- _Work to be completed_
Give the number of lines below that contain "minus", with no other output.

Given data section start

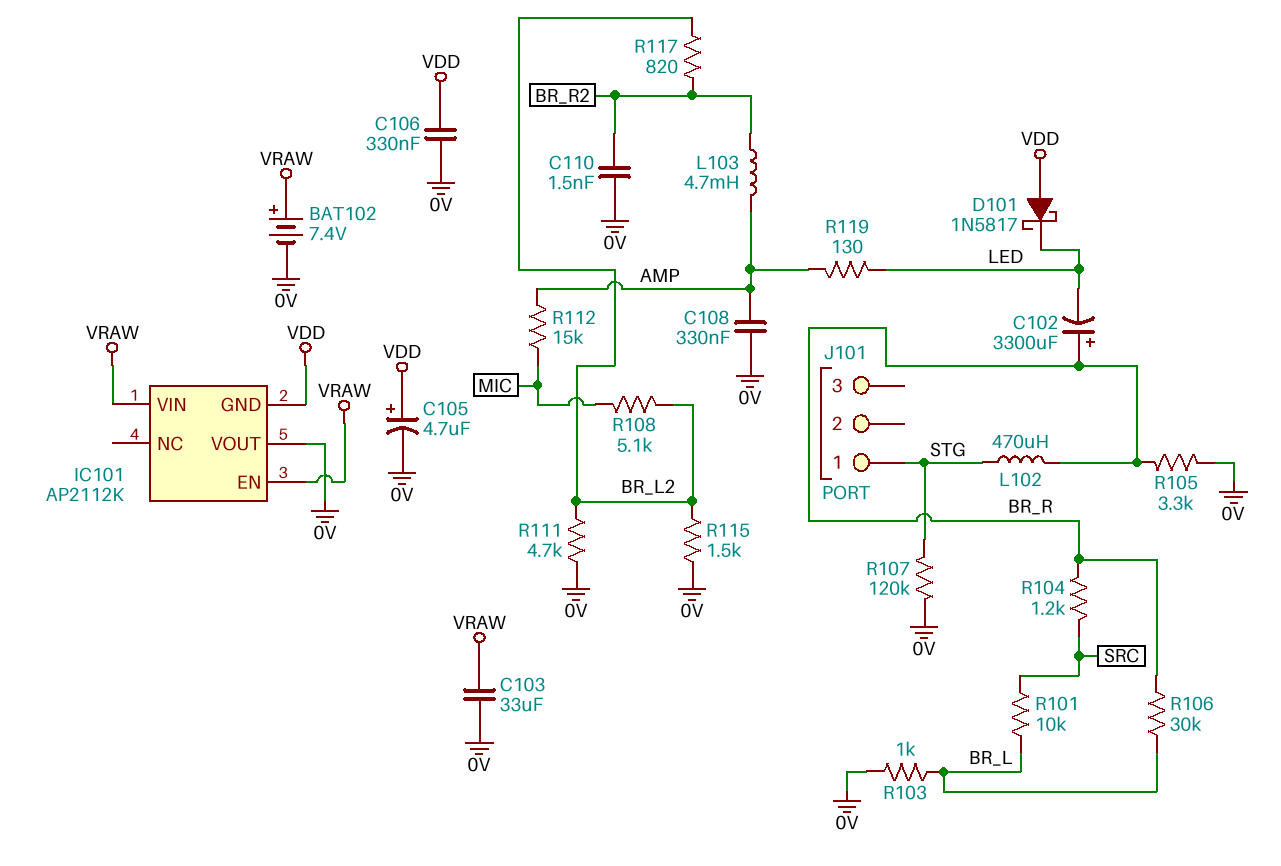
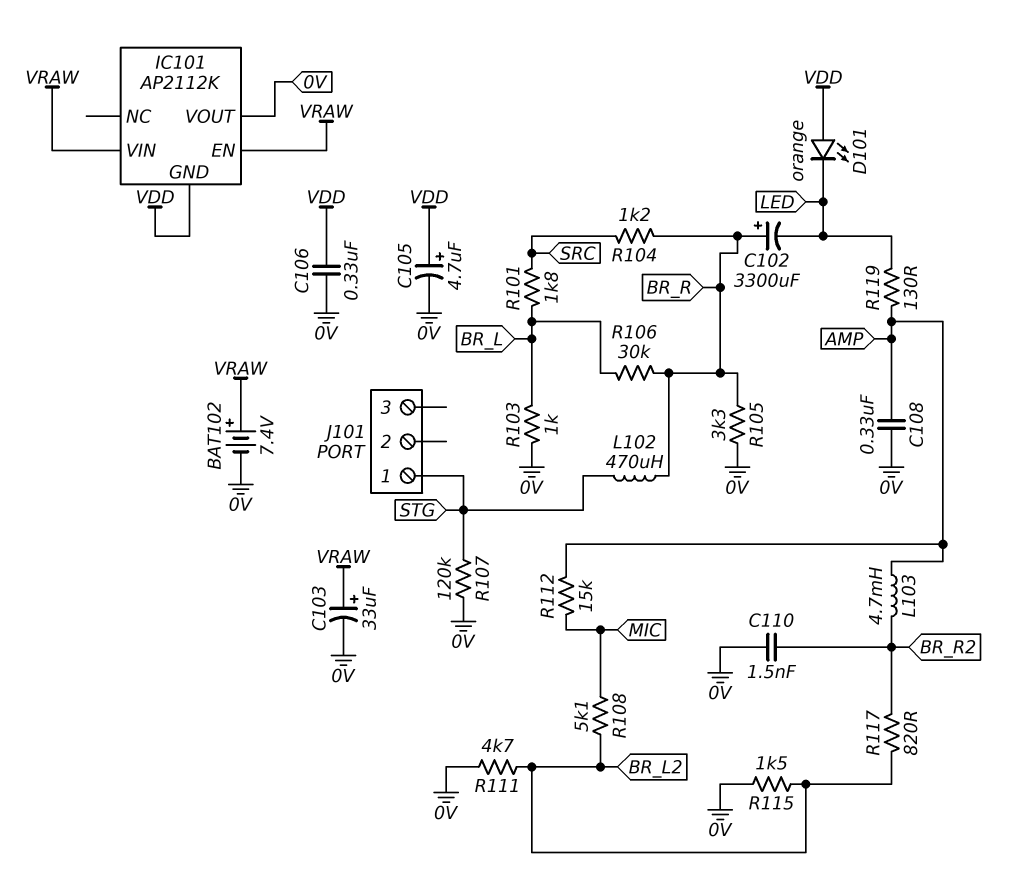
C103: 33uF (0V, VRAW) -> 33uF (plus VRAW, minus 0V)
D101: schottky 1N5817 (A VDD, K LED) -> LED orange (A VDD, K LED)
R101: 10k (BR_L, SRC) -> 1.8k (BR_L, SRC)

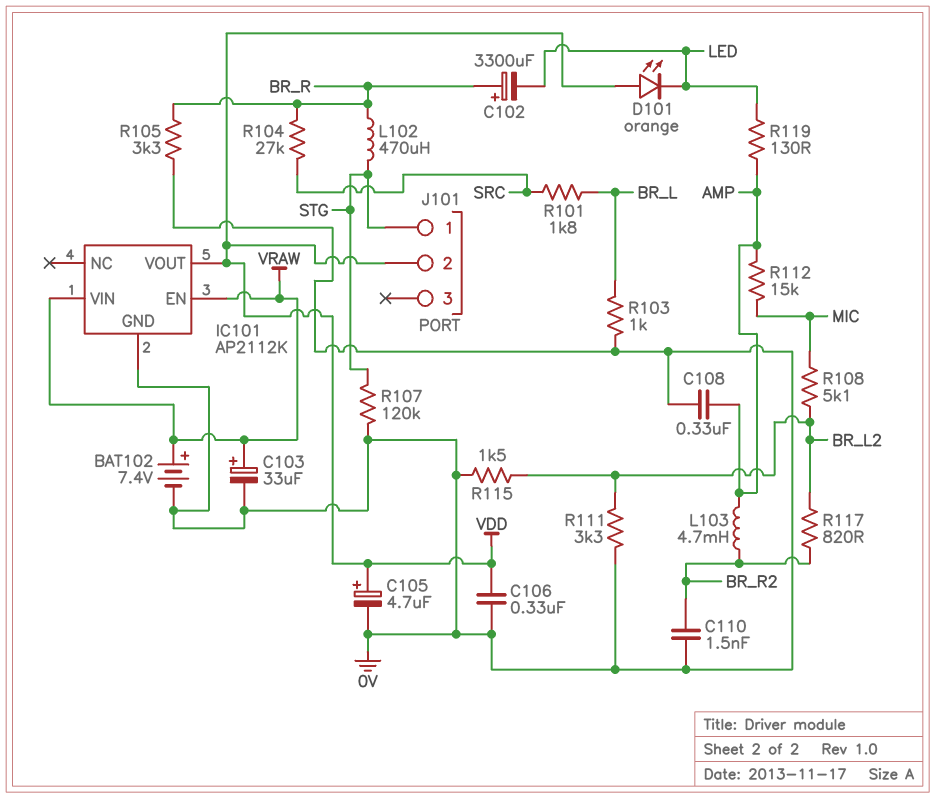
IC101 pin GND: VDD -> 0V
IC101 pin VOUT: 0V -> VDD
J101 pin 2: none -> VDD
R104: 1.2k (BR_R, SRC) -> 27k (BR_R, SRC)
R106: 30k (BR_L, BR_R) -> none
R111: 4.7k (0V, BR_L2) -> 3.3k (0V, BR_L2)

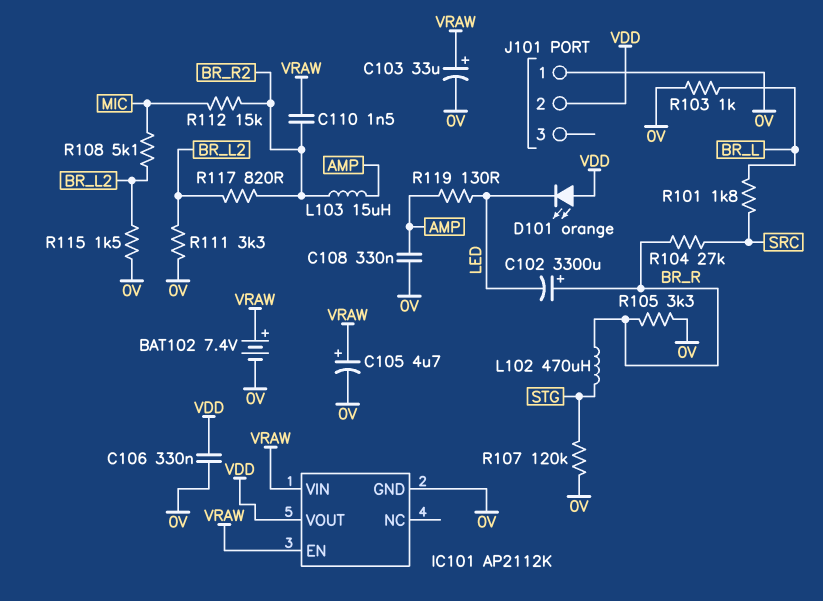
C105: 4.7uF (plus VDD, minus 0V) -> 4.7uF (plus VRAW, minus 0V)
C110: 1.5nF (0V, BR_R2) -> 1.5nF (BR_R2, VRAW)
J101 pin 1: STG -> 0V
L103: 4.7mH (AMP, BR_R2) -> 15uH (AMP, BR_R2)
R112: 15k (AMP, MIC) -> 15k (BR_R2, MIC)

Given data section end
Given data section start

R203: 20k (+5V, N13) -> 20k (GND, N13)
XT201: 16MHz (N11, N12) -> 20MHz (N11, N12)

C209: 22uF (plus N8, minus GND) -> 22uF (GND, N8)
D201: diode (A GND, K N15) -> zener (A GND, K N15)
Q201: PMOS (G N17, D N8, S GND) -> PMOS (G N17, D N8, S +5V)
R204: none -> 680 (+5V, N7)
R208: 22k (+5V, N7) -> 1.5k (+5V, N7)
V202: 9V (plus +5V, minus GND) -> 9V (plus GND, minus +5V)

Given data section end
Given data section start

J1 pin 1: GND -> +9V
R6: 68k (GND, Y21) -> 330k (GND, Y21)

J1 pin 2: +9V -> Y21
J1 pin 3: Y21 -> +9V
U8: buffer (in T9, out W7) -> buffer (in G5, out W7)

Given data section end

- _Exercise solution_
4